### RECORDS SUPPLIED
• • • • •

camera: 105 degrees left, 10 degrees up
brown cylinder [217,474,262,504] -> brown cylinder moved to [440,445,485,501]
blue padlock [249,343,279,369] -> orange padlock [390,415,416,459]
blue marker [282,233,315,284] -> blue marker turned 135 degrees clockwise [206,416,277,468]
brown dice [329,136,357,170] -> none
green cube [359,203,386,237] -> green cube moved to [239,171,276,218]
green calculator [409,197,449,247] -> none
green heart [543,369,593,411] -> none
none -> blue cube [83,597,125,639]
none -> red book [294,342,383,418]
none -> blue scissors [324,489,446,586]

• • • • •

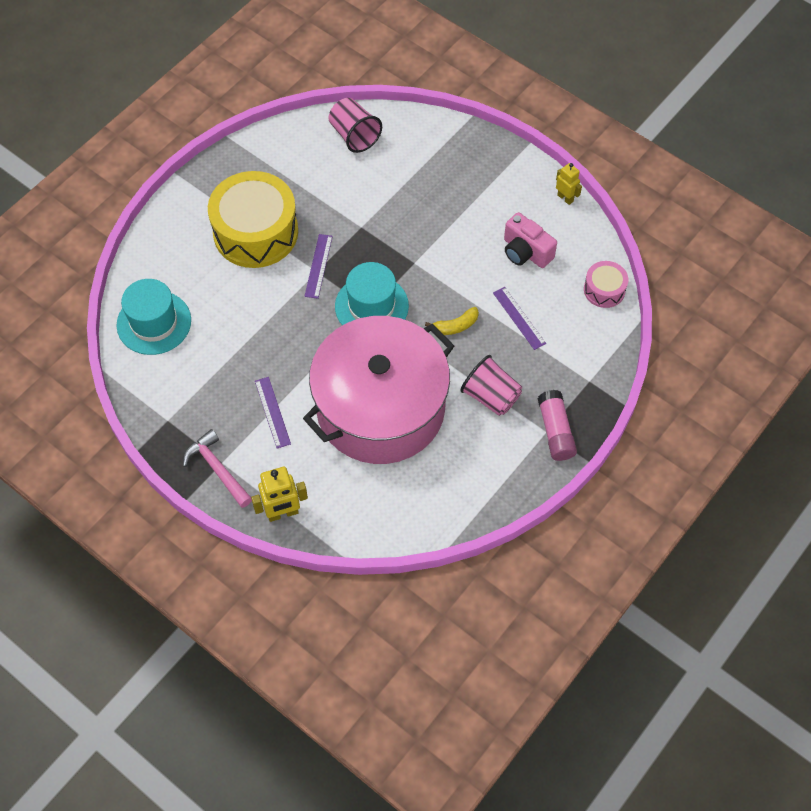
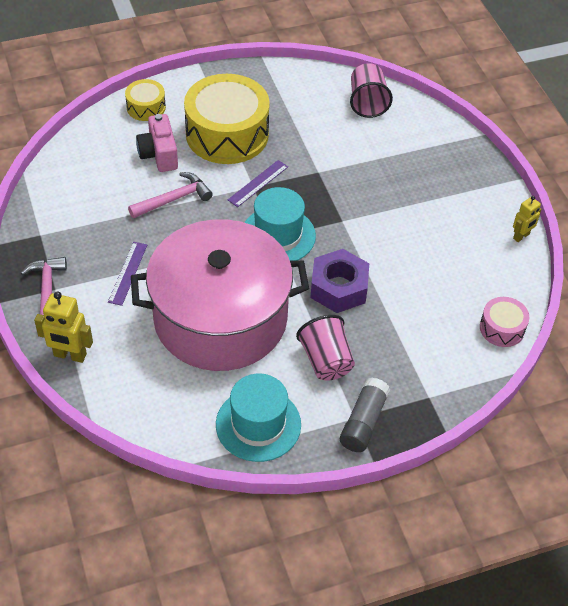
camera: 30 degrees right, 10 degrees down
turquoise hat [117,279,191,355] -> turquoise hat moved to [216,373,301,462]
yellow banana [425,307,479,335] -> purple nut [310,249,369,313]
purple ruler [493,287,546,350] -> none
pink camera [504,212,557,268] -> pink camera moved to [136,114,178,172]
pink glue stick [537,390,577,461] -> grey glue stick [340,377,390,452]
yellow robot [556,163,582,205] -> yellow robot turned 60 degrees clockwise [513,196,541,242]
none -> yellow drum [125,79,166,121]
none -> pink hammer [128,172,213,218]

• • • • •

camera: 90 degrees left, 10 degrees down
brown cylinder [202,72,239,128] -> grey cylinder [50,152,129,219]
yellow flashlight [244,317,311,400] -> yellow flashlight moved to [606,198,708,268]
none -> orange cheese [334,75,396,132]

• • • • •

### WORK ITEM
All lines above from the one with "none -> blue cube [83,597,125,639]" to the one with "none -> blue scissors [324,489,446,586]", inclusive, should be copied exactly, and no other lines.

### EXPECTED OUTPUT
none -> blue cube [83,597,125,639]
none -> red book [294,342,383,418]
none -> blue scissors [324,489,446,586]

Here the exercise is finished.